» Work item: From the records below, transcribe only the lines running from the one with "PIR: HC-SR501 -> AM312" through the one with "LED: white -> red". Keep both of those end lines.

» Data supplied:
——

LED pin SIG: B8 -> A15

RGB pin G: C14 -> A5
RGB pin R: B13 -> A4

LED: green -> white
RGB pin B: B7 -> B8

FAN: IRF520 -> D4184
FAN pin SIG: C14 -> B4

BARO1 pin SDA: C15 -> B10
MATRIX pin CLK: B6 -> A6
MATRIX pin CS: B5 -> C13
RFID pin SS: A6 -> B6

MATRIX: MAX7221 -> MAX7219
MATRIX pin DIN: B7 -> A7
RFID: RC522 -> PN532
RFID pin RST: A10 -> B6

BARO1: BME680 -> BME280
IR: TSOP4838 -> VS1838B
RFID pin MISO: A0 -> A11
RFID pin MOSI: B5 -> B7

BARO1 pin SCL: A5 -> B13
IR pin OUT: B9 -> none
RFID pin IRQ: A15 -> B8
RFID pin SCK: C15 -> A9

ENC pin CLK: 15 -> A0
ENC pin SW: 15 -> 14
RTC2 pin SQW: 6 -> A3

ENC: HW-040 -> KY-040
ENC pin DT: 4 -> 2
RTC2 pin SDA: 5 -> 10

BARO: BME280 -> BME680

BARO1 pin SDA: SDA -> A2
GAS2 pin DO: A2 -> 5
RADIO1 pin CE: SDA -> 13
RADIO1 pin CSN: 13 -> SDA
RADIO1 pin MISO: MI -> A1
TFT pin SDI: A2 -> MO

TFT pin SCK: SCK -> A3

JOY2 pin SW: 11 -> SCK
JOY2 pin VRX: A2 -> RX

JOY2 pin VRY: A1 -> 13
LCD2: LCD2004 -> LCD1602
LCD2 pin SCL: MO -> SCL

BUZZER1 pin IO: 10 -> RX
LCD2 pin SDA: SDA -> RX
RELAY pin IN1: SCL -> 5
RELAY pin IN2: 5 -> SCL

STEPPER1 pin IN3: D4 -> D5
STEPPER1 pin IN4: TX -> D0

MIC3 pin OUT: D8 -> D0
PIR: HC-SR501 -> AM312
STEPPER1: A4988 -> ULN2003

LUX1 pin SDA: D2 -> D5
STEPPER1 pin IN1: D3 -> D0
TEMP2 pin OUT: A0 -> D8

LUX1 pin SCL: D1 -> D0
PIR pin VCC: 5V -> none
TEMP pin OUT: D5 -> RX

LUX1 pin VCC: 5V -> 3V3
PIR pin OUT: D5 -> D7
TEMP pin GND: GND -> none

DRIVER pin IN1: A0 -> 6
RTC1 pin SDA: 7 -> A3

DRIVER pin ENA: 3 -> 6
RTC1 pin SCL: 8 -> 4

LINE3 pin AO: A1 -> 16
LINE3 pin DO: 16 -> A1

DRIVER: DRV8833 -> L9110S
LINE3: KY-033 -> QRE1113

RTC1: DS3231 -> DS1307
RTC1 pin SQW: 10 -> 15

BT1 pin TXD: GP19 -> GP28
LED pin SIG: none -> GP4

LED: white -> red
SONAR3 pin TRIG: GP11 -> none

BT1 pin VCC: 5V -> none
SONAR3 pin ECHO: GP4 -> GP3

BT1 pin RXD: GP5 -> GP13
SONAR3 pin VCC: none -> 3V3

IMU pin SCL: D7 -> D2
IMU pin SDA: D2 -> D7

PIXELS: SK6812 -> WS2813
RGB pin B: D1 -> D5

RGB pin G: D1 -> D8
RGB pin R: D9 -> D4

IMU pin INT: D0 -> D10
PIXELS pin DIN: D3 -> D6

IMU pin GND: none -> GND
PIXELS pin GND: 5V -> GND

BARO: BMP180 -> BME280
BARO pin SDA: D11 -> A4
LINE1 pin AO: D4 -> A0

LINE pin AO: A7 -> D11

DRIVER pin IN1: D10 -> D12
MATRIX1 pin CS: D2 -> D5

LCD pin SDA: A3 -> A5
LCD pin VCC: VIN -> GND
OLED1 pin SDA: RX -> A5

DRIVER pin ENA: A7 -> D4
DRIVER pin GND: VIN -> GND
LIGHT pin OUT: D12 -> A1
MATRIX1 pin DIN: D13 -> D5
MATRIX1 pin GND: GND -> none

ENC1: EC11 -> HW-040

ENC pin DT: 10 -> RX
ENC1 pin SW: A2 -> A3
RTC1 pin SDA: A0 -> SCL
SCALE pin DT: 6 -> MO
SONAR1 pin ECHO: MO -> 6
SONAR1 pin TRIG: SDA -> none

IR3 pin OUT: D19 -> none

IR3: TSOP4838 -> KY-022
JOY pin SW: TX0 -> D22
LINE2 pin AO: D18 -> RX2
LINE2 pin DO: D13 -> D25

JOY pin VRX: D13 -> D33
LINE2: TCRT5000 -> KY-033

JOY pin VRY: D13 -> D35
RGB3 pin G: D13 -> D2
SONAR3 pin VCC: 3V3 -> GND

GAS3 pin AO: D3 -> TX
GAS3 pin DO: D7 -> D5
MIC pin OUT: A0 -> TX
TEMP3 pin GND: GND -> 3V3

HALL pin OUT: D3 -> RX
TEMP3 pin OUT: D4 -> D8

——

» Solution to this problem:
PIR: HC-SR501 -> AM312
STEPPER1: A4988 -> ULN2003

LUX1 pin SDA: D2 -> D5
STEPPER1 pin IN1: D3 -> D0
TEMP2 pin OUT: A0 -> D8

LUX1 pin SCL: D1 -> D0
PIR pin VCC: 5V -> none
TEMP pin OUT: D5 -> RX

LUX1 pin VCC: 5V -> 3V3
PIR pin OUT: D5 -> D7
TEMP pin GND: GND -> none

DRIVER pin IN1: A0 -> 6
RTC1 pin SDA: 7 -> A3

DRIVER pin ENA: 3 -> 6
RTC1 pin SCL: 8 -> 4

LINE3 pin AO: A1 -> 16
LINE3 pin DO: 16 -> A1

DRIVER: DRV8833 -> L9110S
LINE3: KY-033 -> QRE1113

RTC1: DS3231 -> DS1307
RTC1 pin SQW: 10 -> 15

BT1 pin TXD: GP19 -> GP28
LED pin SIG: none -> GP4

LED: white -> red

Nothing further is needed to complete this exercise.